Object change listings
===

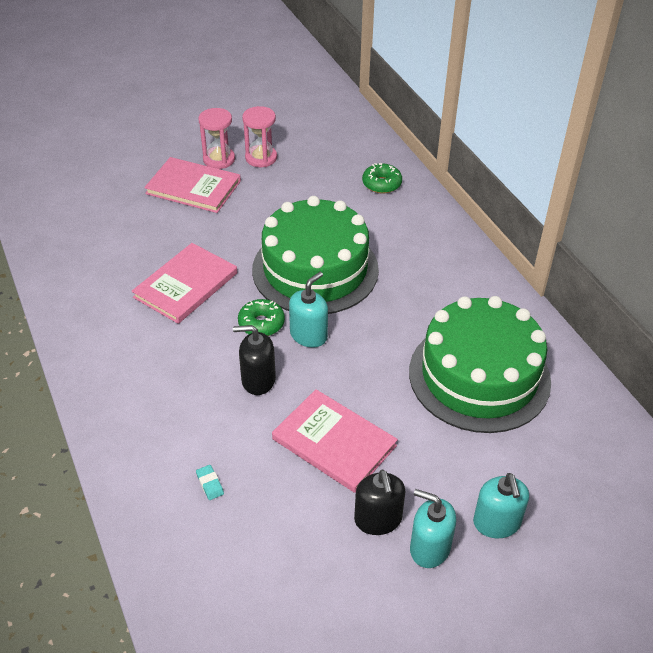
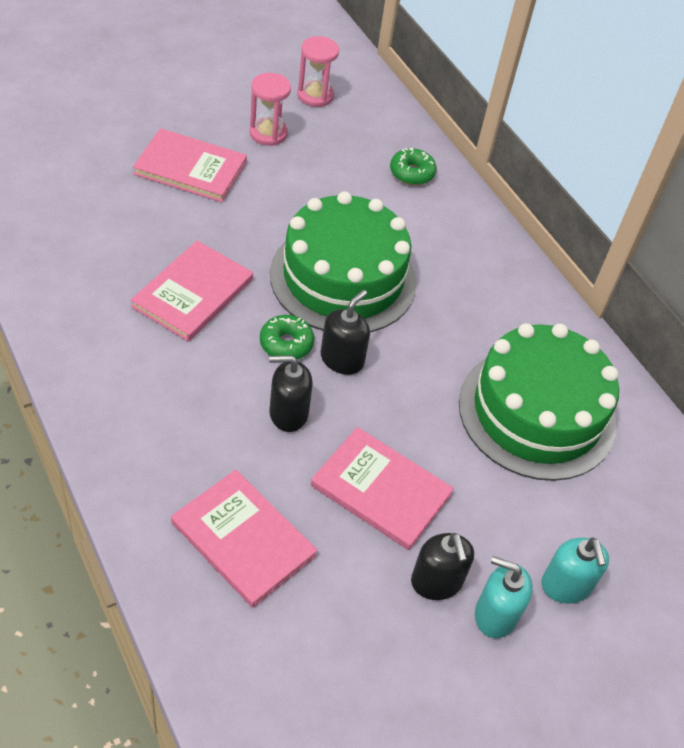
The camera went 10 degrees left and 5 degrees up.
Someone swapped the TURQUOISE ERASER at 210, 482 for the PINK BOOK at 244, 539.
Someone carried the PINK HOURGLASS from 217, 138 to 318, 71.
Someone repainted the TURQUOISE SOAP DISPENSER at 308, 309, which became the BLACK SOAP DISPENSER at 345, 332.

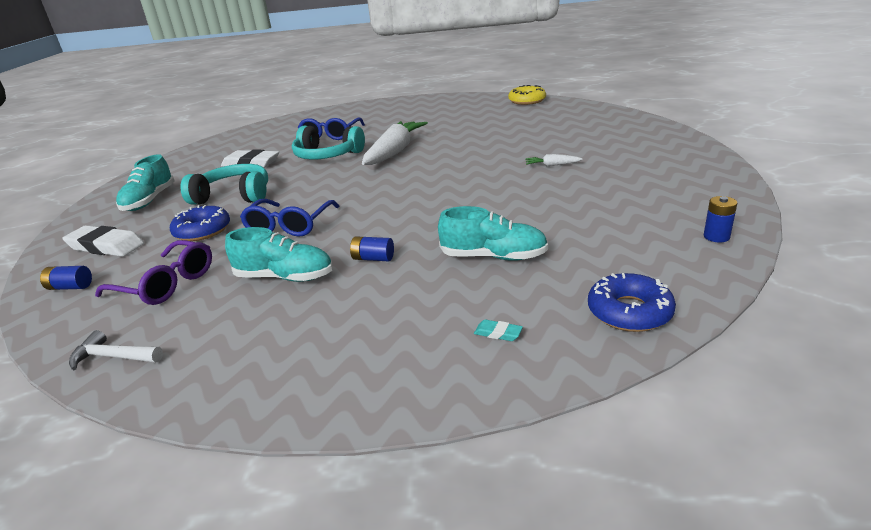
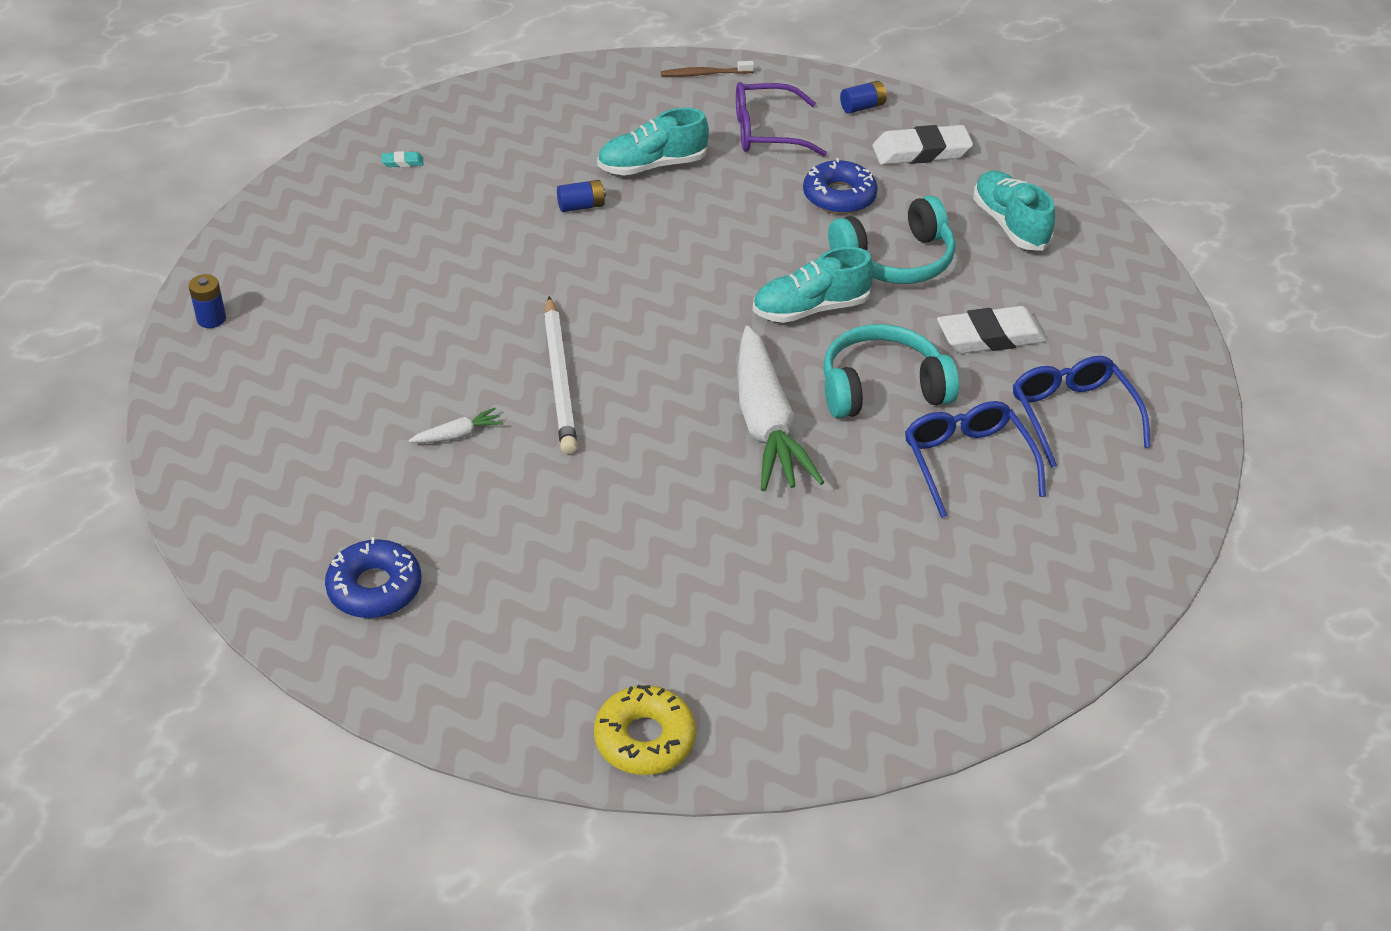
The camera went 145 degrees right and 15 degrees up.
Someone swapped the WHITE HAMMER at 116, 350 for the BROWN TOOTHBRUSH at 707, 69.
Someone carried the BLUE GLASSES from 289, 218 to 1082, 412.
Someone carried the TURQUOISE SHOE from 493, 233 to 813, 285.
Someone carried the BLUE DONUT from 632, 302 to 373, 577.
Someone put down the WHITE PENCIL at 560, 375.

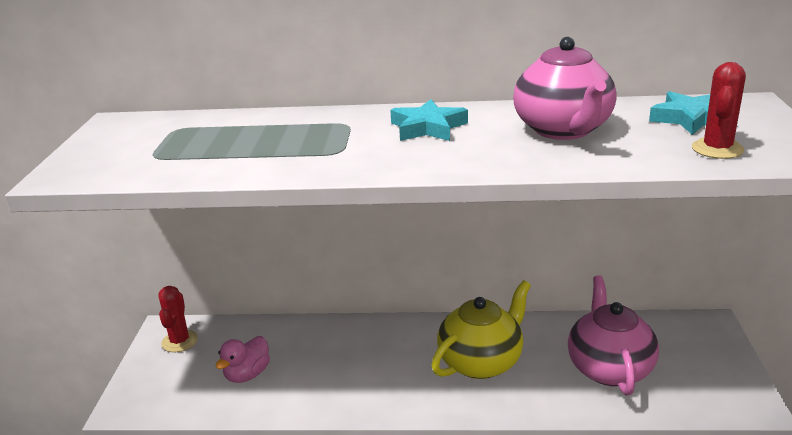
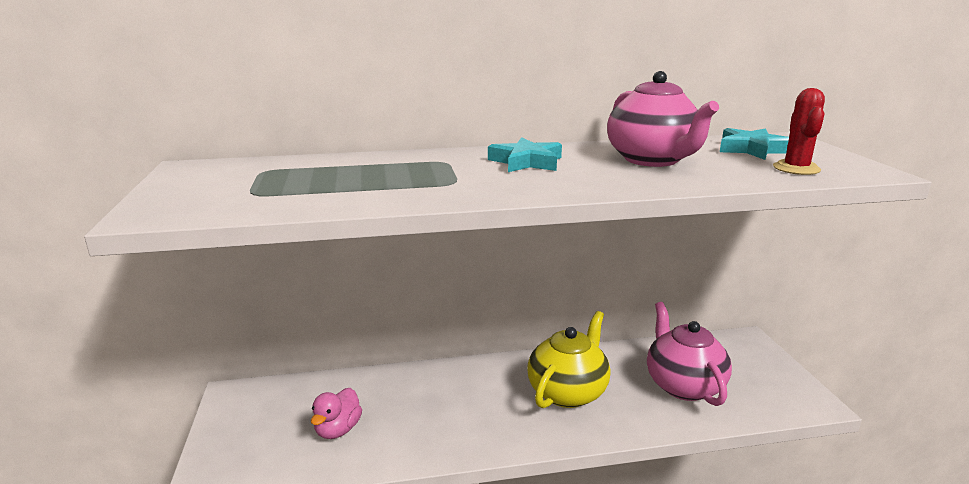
The camera went 15 degrees left and 5 degrees down.
Someone took away the RED CACTUS at 178, 319.

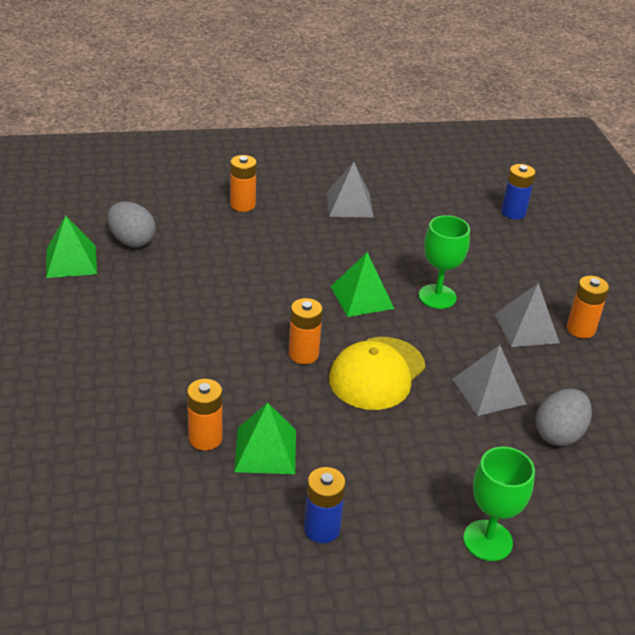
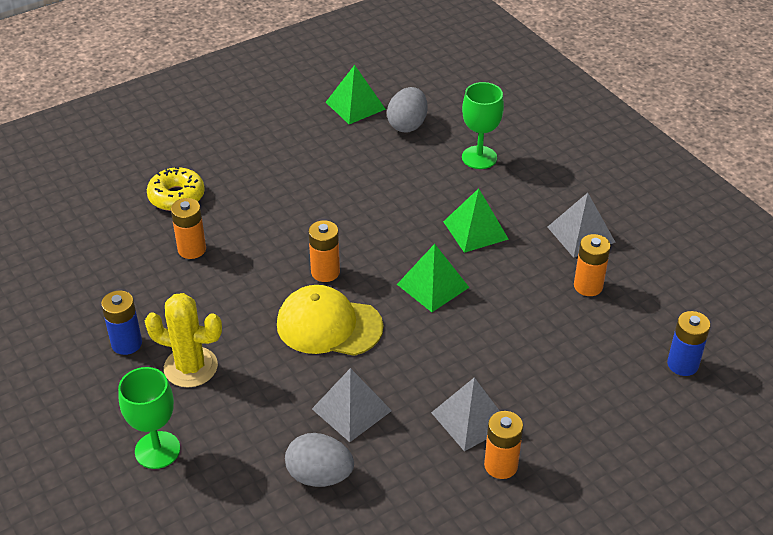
The camera went 70 degrees right and 5 degrees up.
Someone carried the ORANGE BATTERY from 243, 183 to 592, 265.
Someone carried the GREEN PYRAMID from 265, 438 to 475, 220.
Someone carried the GREEN GOBLET from 444, 262 to 483, 125.
Someone put down the YELLOW CACTUS at 183, 340.
Someone put down the YELLOW DONUT at 176, 189.

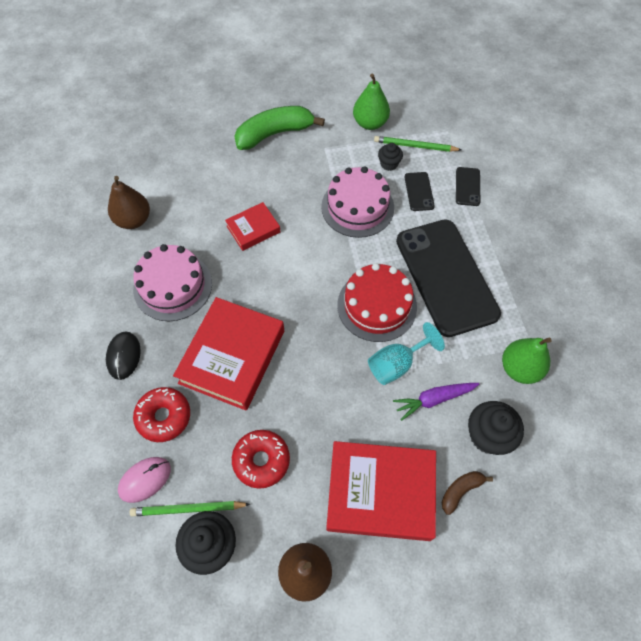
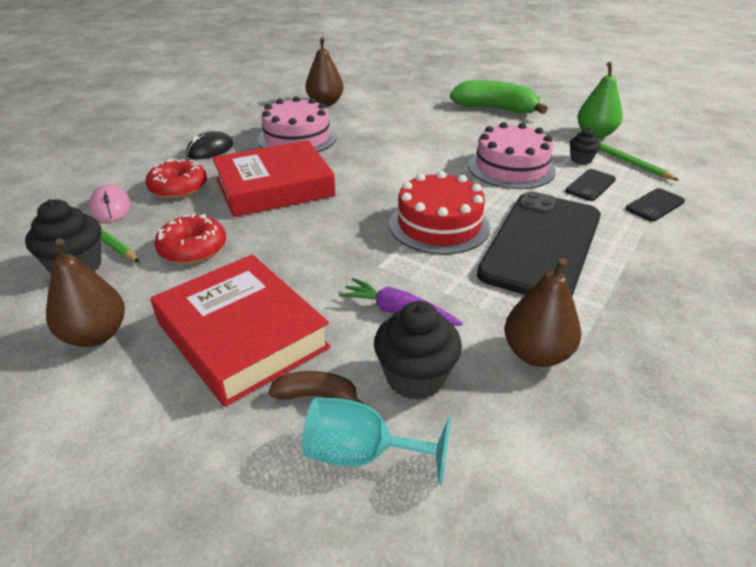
The camera went 45 degrees right and 25 degrees down.
Someone rotated the PINK MOUSE at 144, 480 by 60 degrees clockwise.
Someone took away the RED BOOK at 253, 226.
Someone carried the TURQUOISE GOBLET from 406, 353 to 376, 441.
Someone repainted the GREEN PEAR at 527, 361, which became the BROWN PEAR at 543, 312.

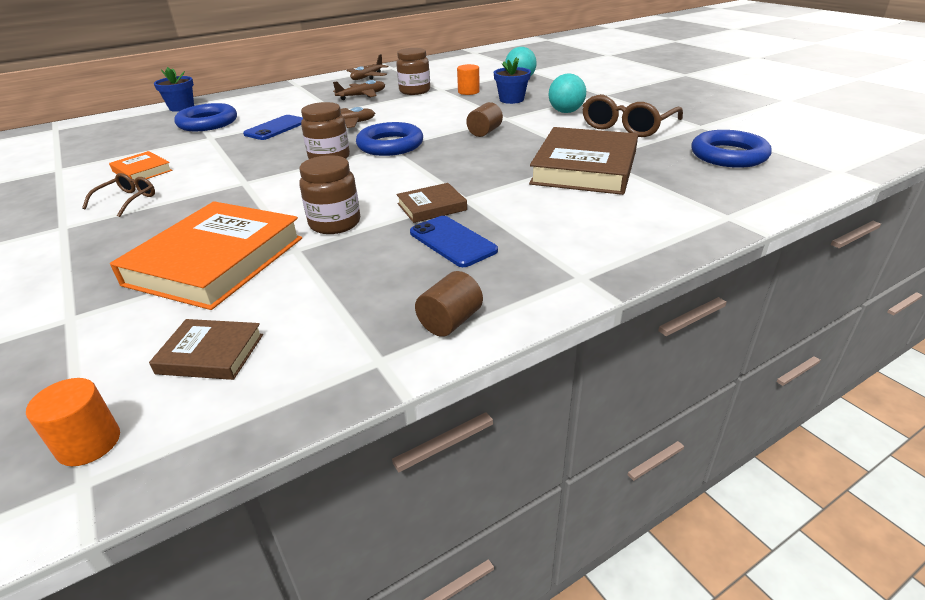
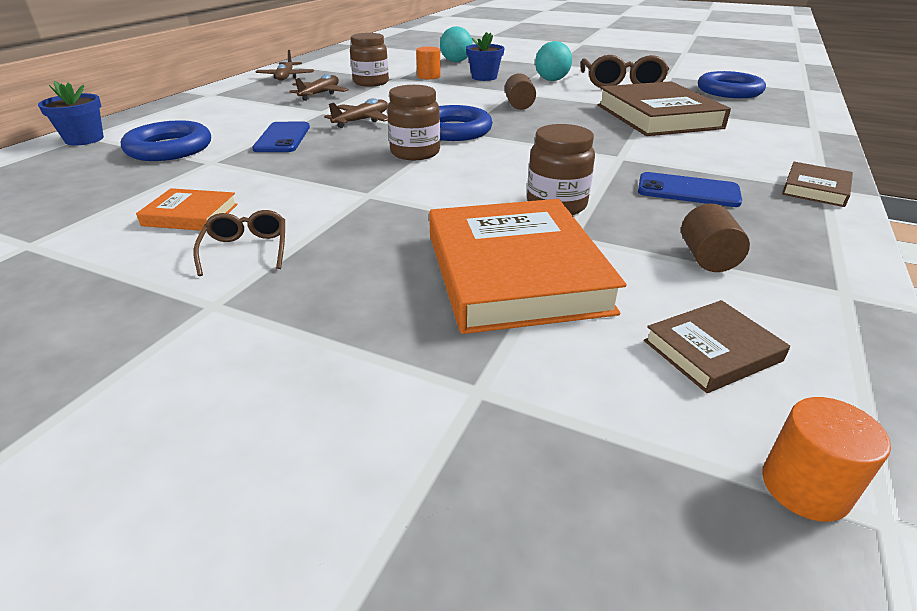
The camera went 35 degrees left and 0 degrees up.
Someone carried the BROWN BOOK from 431, 203 to 817, 184.
Someone carried the BROWN CYLINDER from 449, 304 to 715, 238.

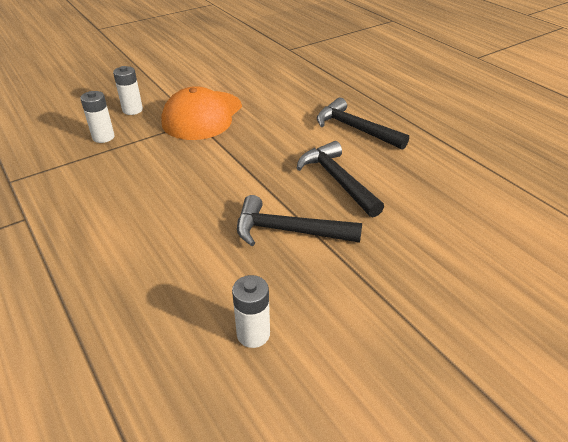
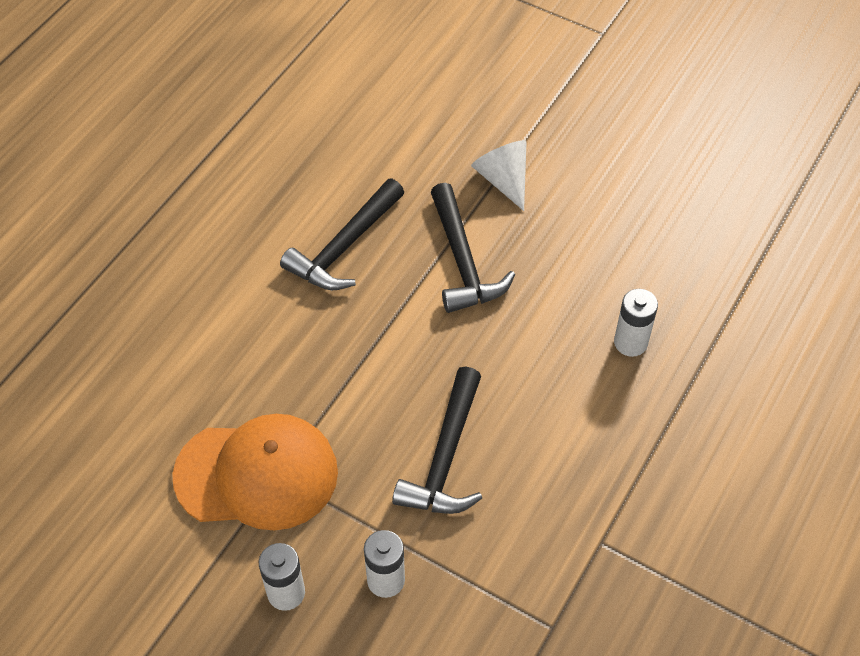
The camera went 115 degrees left and 15 degrees up.
Someone carried the WHITE BATTERY from 251, 311 to 636, 323.
Someone carried the BLACK HAMMER from 363, 124 to 437, 440.
Someone put down the WHITE CONE at 499, 175.

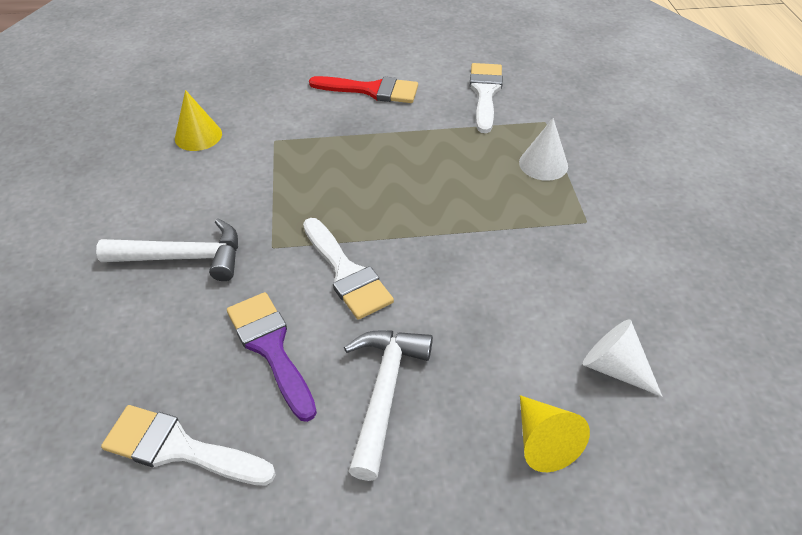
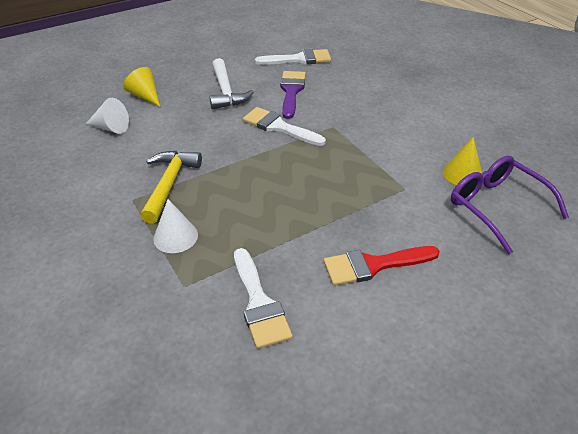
The camera went 155 degrees right and 5 degrees down.
Someone took away the WHITE HAMMER at 167, 249.
Someone rotated the PURPLE BRUSH at 272, 357 by 120 degrees counterclockwise.
Someone put down the YELLOW HAMMER at 171, 187.
Someone put down the PURPLE GLASSES at 510, 205.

===

Work required:
The lines above starting at the one that contains "Someone swapped the TURQUOISE" and ending at the one that contains "Someone carried the PINK" must be transcribed exactly, and no other lines may appear.

Answer for this exercise:
Someone swapped the TURQUOISE ERASER at 210, 482 for the PINK BOOK at 244, 539.
Someone carried the PINK HOURGLASS from 217, 138 to 318, 71.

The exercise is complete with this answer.